_Your task_.
Starting at the line below that contains "green L-shape: (282, 261)" and ending at the line that contains "blue square: (34, 148) -> (24, 181), moved", retype each line exactly as it stands, but omit the pictures.

_Records shown_.
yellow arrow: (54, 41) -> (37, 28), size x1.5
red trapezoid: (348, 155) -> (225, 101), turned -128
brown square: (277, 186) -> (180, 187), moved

...

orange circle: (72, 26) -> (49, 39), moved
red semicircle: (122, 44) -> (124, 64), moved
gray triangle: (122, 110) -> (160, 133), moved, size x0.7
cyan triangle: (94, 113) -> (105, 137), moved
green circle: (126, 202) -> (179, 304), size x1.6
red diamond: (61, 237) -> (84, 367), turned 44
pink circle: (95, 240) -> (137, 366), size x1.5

* * *

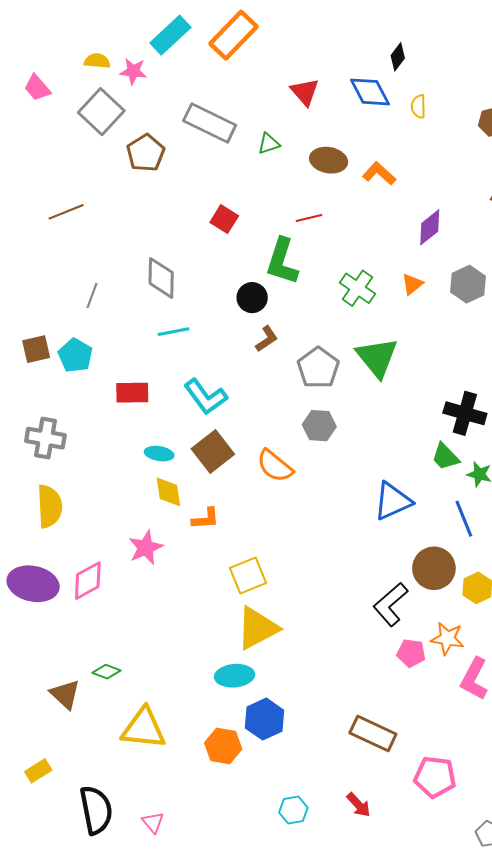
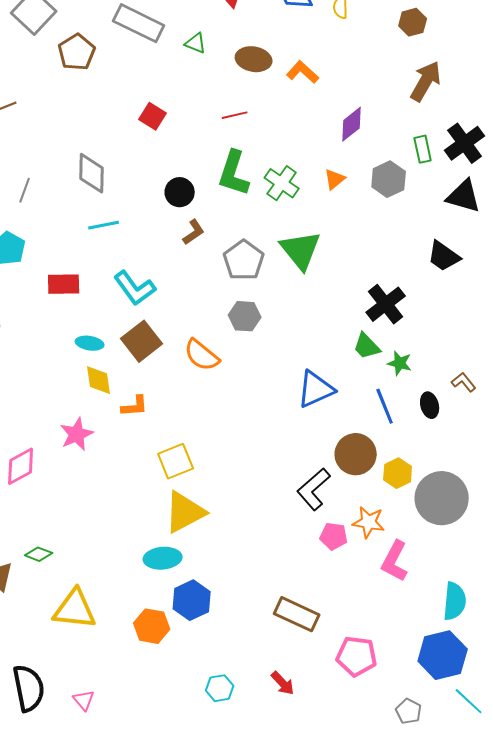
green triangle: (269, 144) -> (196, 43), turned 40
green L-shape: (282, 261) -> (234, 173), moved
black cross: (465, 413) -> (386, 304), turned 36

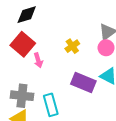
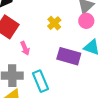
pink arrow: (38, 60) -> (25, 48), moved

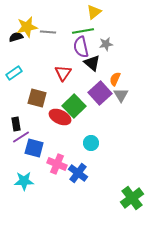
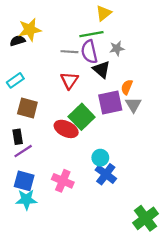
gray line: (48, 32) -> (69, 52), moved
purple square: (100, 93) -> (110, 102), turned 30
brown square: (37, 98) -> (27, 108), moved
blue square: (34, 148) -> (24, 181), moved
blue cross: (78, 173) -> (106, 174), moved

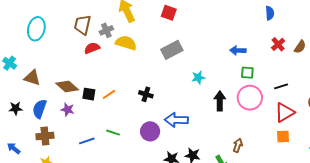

_Exercise output_.
green L-shape: (282, 261) -> (234, 173), moved
black cross: (465, 413) -> (386, 304), turned 36

pink arrow: (38, 60) -> (25, 48), moved

gray line: (48, 32) -> (69, 52), moved
purple square: (100, 93) -> (110, 102), turned 30
brown square: (37, 98) -> (27, 108), moved
blue square: (34, 148) -> (24, 181), moved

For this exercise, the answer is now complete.